• Provided records:
--------------------------------

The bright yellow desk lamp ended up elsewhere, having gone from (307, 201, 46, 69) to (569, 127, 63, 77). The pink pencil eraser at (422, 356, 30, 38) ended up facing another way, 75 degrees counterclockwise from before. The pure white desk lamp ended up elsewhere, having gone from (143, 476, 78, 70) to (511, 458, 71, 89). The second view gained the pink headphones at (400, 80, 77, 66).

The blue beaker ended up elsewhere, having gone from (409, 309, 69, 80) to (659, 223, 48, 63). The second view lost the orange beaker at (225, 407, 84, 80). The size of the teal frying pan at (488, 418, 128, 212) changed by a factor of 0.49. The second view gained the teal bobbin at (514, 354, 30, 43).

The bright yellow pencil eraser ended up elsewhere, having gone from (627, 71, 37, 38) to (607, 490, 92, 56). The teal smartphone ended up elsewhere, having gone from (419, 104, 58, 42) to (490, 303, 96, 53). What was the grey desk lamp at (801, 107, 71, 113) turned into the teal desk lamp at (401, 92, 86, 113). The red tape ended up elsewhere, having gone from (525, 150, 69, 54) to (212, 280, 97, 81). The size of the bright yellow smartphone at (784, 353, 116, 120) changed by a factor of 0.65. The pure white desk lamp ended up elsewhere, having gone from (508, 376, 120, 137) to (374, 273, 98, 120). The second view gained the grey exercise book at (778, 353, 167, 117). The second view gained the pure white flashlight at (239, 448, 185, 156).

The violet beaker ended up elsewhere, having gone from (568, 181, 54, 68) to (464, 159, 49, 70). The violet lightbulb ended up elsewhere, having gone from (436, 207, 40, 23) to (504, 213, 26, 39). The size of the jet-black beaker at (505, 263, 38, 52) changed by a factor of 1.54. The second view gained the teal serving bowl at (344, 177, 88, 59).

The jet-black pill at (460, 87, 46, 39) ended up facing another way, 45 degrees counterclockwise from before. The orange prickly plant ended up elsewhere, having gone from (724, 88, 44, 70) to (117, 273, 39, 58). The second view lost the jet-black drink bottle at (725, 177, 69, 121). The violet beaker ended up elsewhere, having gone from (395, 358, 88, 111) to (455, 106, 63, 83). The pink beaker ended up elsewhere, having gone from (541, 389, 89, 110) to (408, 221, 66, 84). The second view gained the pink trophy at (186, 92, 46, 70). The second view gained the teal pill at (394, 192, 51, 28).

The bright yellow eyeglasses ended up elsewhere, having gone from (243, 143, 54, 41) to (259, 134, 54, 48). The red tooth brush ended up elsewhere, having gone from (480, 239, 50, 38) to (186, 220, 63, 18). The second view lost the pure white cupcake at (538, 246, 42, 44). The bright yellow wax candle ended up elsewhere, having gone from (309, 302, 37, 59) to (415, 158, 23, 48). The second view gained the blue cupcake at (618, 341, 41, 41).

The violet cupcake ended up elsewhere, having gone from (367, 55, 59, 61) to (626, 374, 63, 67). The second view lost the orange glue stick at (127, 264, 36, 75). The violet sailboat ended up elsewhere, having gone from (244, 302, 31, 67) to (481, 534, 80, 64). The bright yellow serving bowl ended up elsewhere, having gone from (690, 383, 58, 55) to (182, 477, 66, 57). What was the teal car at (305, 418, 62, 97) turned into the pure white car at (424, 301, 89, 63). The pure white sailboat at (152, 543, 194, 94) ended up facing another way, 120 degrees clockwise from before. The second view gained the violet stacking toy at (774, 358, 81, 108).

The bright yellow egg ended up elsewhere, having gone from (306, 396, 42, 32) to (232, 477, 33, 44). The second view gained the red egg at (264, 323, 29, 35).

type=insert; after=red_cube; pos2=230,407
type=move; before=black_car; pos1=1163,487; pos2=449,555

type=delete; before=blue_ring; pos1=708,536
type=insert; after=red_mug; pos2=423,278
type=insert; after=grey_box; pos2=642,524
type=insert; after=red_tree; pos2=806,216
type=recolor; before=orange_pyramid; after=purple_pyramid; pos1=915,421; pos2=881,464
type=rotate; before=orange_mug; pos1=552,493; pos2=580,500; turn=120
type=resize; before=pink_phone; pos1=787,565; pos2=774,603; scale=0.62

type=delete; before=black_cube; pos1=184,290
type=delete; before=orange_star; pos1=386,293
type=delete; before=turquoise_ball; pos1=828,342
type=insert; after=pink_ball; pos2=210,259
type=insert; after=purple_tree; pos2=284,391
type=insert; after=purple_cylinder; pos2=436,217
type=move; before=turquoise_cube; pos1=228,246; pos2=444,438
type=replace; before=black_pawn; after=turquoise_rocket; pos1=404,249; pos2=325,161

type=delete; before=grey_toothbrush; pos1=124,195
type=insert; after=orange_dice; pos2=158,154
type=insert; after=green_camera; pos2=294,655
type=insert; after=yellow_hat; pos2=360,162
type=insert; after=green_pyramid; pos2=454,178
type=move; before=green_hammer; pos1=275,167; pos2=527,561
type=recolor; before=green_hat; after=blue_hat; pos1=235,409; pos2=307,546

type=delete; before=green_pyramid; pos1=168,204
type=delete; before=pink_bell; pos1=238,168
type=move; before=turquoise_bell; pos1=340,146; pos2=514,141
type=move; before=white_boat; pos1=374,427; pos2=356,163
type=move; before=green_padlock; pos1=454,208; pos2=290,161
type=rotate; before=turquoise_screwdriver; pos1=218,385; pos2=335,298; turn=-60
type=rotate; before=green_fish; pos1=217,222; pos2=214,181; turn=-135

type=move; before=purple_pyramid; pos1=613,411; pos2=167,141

--------------------------------

• Exercise details: Nothing in the data may be left out. Copy all of it exactly.

• Solution to this task:
The bright yellow desk lamp ended up elsewhere, having gone from (307, 201, 46, 69) to (569, 127, 63, 77). The pink pencil eraser at (422, 356, 30, 38) ended up facing another way, 75 degrees counterclockwise from before. The pure white desk lamp ended up elsewhere, having gone from (143, 476, 78, 70) to (511, 458, 71, 89). The second view gained the pink headphones at (400, 80, 77, 66).

The blue beaker ended up elsewhere, having gone from (409, 309, 69, 80) to (659, 223, 48, 63). The second view lost the orange beaker at (225, 407, 84, 80). The size of the teal frying pan at (488, 418, 128, 212) changed by a factor of 0.49. The second view gained the teal bobbin at (514, 354, 30, 43).

The bright yellow pencil eraser ended up elsewhere, having gone from (627, 71, 37, 38) to (607, 490, 92, 56). The teal smartphone ended up elsewhere, having gone from (419, 104, 58, 42) to (490, 303, 96, 53). What was the grey desk lamp at (801, 107, 71, 113) turned into the teal desk lamp at (401, 92, 86, 113). The red tape ended up elsewhere, having gone from (525, 150, 69, 54) to (212, 280, 97, 81). The size of the bright yellow smartphone at (784, 353, 116, 120) changed by a factor of 0.65. The pure white desk lamp ended up elsewhere, having gone from (508, 376, 120, 137) to (374, 273, 98, 120). The second view gained the grey exercise book at (778, 353, 167, 117). The second view gained the pure white flashlight at (239, 448, 185, 156).

The violet beaker ended up elsewhere, having gone from (568, 181, 54, 68) to (464, 159, 49, 70). The violet lightbulb ended up elsewhere, having gone from (436, 207, 40, 23) to (504, 213, 26, 39). The size of the jet-black beaker at (505, 263, 38, 52) changed by a factor of 1.54. The second view gained the teal serving bowl at (344, 177, 88, 59).

The jet-black pill at (460, 87, 46, 39) ended up facing another way, 45 degrees counterclockwise from before. The orange prickly plant ended up elsewhere, having gone from (724, 88, 44, 70) to (117, 273, 39, 58). The second view lost the jet-black drink bottle at (725, 177, 69, 121). The violet beaker ended up elsewhere, having gone from (395, 358, 88, 111) to (455, 106, 63, 83). The pink beaker ended up elsewhere, having gone from (541, 389, 89, 110) to (408, 221, 66, 84). The second view gained the pink trophy at (186, 92, 46, 70). The second view gained the teal pill at (394, 192, 51, 28).

The bright yellow eyeglasses ended up elsewhere, having gone from (243, 143, 54, 41) to (259, 134, 54, 48). The red tooth brush ended up elsewhere, having gone from (480, 239, 50, 38) to (186, 220, 63, 18). The second view lost the pure white cupcake at (538, 246, 42, 44). The bright yellow wax candle ended up elsewhere, having gone from (309, 302, 37, 59) to (415, 158, 23, 48). The second view gained the blue cupcake at (618, 341, 41, 41).

The violet cupcake ended up elsewhere, having gone from (367, 55, 59, 61) to (626, 374, 63, 67). The second view lost the orange glue stick at (127, 264, 36, 75). The violet sailboat ended up elsewhere, having gone from (244, 302, 31, 67) to (481, 534, 80, 64). The bright yellow serving bowl ended up elsewhere, having gone from (690, 383, 58, 55) to (182, 477, 66, 57). What was the teal car at (305, 418, 62, 97) turned into the pure white car at (424, 301, 89, 63). The pure white sailboat at (152, 543, 194, 94) ended up facing another way, 120 degrees clockwise from before. The second view gained the violet stacking toy at (774, 358, 81, 108).

The bright yellow egg ended up elsewhere, having gone from (306, 396, 42, 32) to (232, 477, 33, 44). The second view gained the red egg at (264, 323, 29, 35).

type=insert; after=red_cube; pos2=230,407
type=move; before=black_car; pos1=1163,487; pos2=449,555

type=delete; before=blue_ring; pos1=708,536
type=insert; after=red_mug; pos2=423,278
type=insert; after=grey_box; pos2=642,524
type=insert; after=red_tree; pos2=806,216
type=recolor; before=orange_pyramid; after=purple_pyramid; pos1=915,421; pos2=881,464
type=rotate; before=orange_mug; pos1=552,493; pos2=580,500; turn=120
type=resize; before=pink_phone; pos1=787,565; pos2=774,603; scale=0.62

type=delete; before=black_cube; pos1=184,290
type=delete; before=orange_star; pos1=386,293
type=delete; before=turquoise_ball; pos1=828,342
type=insert; after=pink_ball; pos2=210,259
type=insert; after=purple_tree; pos2=284,391
type=insert; after=purple_cylinder; pos2=436,217
type=move; before=turquoise_cube; pos1=228,246; pos2=444,438
type=replace; before=black_pawn; after=turquoise_rocket; pos1=404,249; pos2=325,161

type=delete; before=grey_toothbrush; pos1=124,195
type=insert; after=orange_dice; pos2=158,154
type=insert; after=green_camera; pos2=294,655
type=insert; after=yellow_hat; pos2=360,162
type=insert; after=green_pyramid; pos2=454,178
type=move; before=green_hammer; pos1=275,167; pos2=527,561
type=recolor; before=green_hat; after=blue_hat; pos1=235,409; pos2=307,546

type=delete; before=green_pyramid; pos1=168,204
type=delete; before=pink_bell; pos1=238,168
type=move; before=turquoise_bell; pos1=340,146; pos2=514,141
type=move; before=white_boat; pos1=374,427; pos2=356,163
type=move; before=green_padlock; pos1=454,208; pos2=290,161
type=rotate; before=turquoise_screwdriver; pos1=218,385; pos2=335,298; turn=-60
type=rotate; before=green_fish; pos1=217,222; pos2=214,181; turn=-135

type=move; before=purple_pyramid; pos1=613,411; pos2=167,141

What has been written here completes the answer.